Difference listings
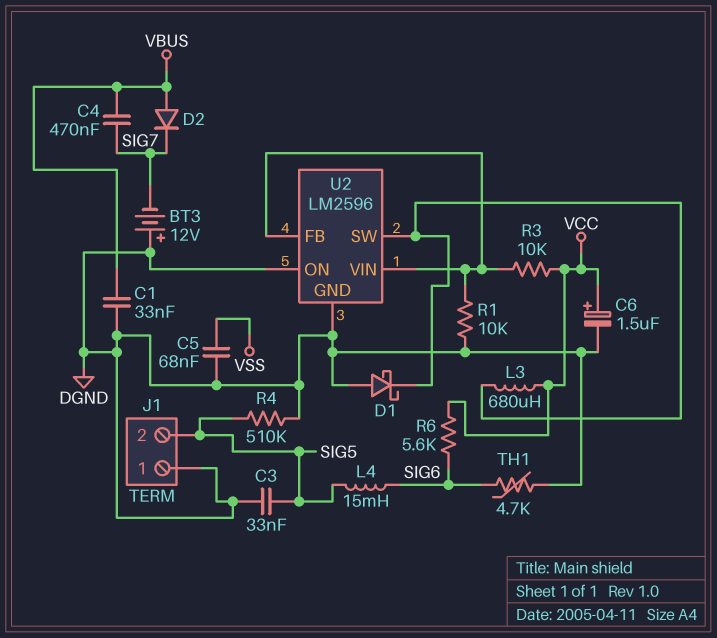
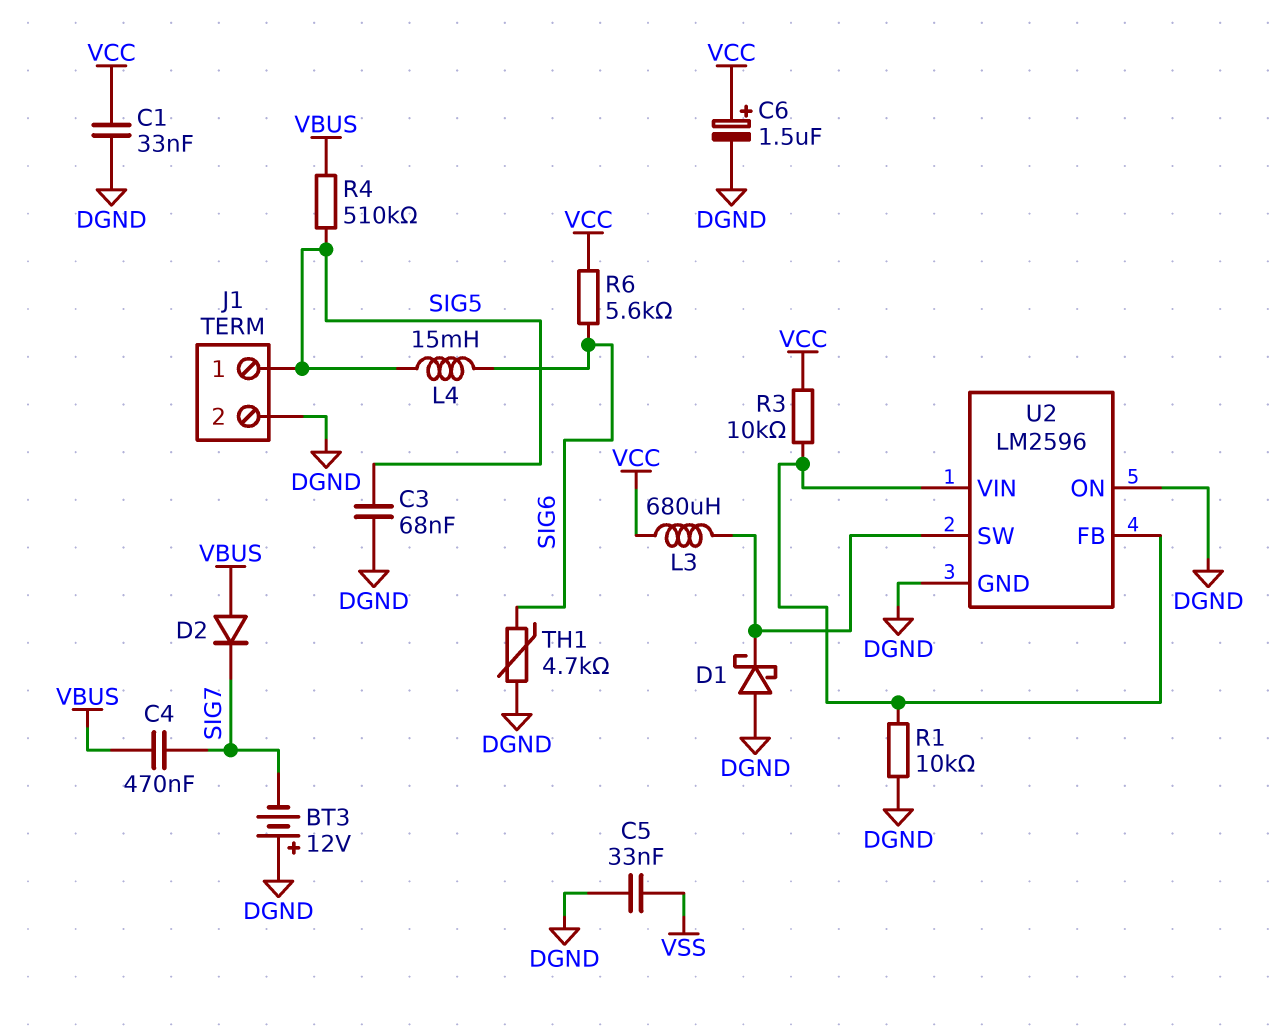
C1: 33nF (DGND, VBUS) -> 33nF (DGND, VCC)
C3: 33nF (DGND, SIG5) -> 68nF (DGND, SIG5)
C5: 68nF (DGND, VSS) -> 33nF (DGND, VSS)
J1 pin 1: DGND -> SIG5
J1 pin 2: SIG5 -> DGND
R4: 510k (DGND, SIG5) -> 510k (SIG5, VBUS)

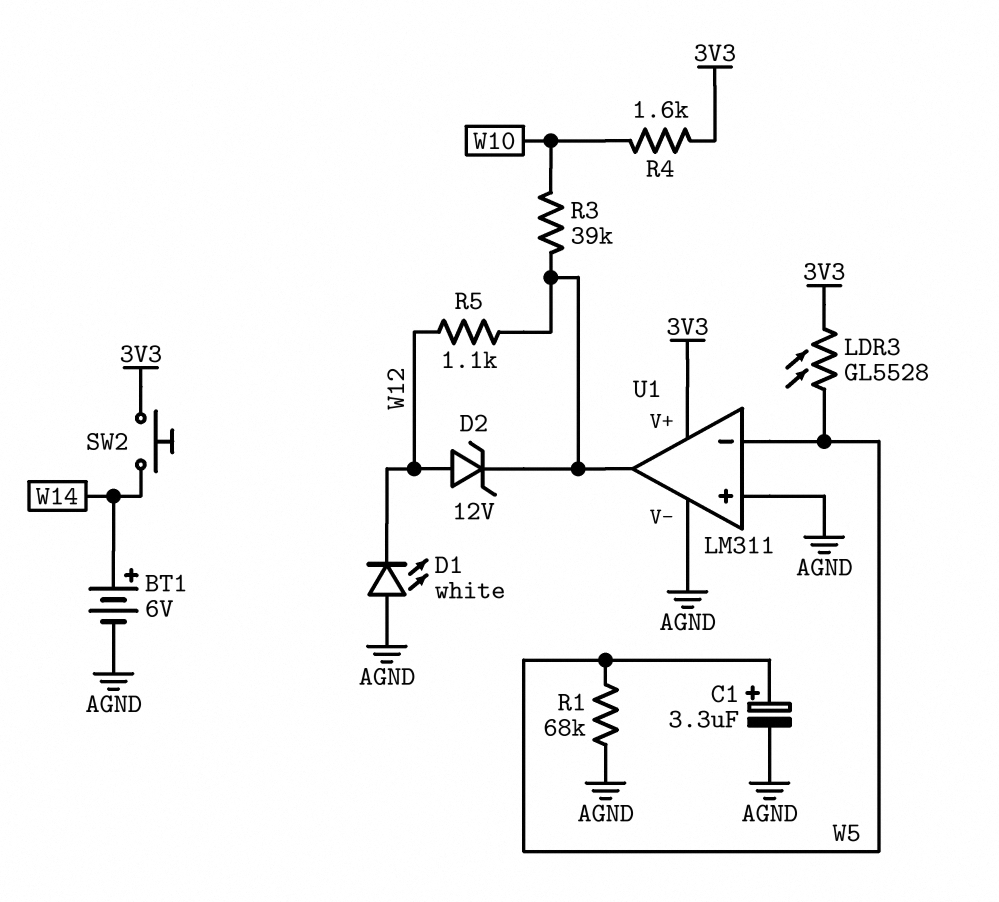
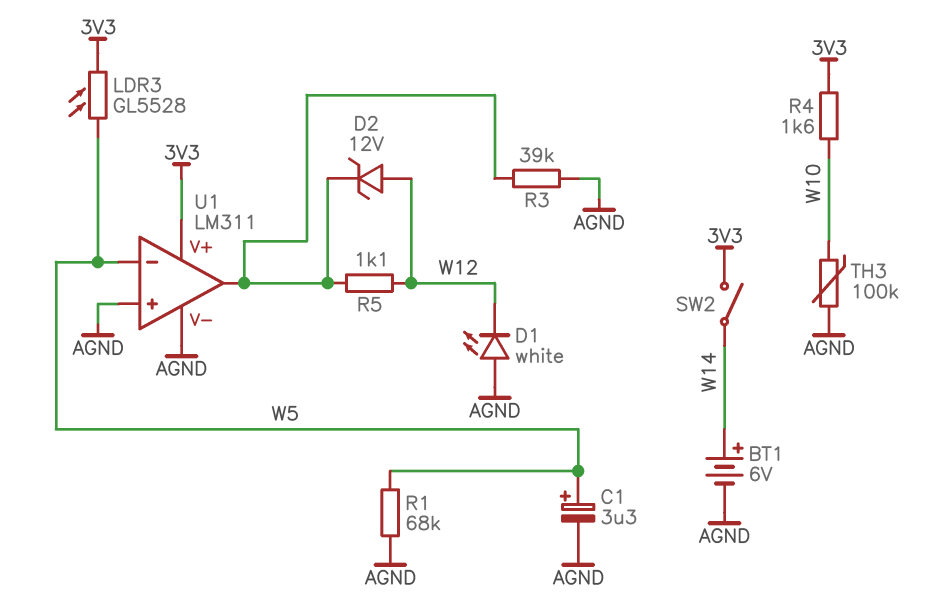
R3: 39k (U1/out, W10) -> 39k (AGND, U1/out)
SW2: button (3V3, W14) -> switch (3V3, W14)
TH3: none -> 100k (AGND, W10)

What to do >> Only what runs from the line containing "C3: 33nF (DGND, SIG5) -> 68nF (DGND, SIG5)" through the end of the entries above should be extracted, exactly and without pictures.

Task result >>
C3: 33nF (DGND, SIG5) -> 68nF (DGND, SIG5)
C5: 68nF (DGND, VSS) -> 33nF (DGND, VSS)
J1 pin 1: DGND -> SIG5
J1 pin 2: SIG5 -> DGND
R4: 510k (DGND, SIG5) -> 510k (SIG5, VBUS)

R3: 39k (U1/out, W10) -> 39k (AGND, U1/out)
SW2: button (3V3, W14) -> switch (3V3, W14)
TH3: none -> 100k (AGND, W10)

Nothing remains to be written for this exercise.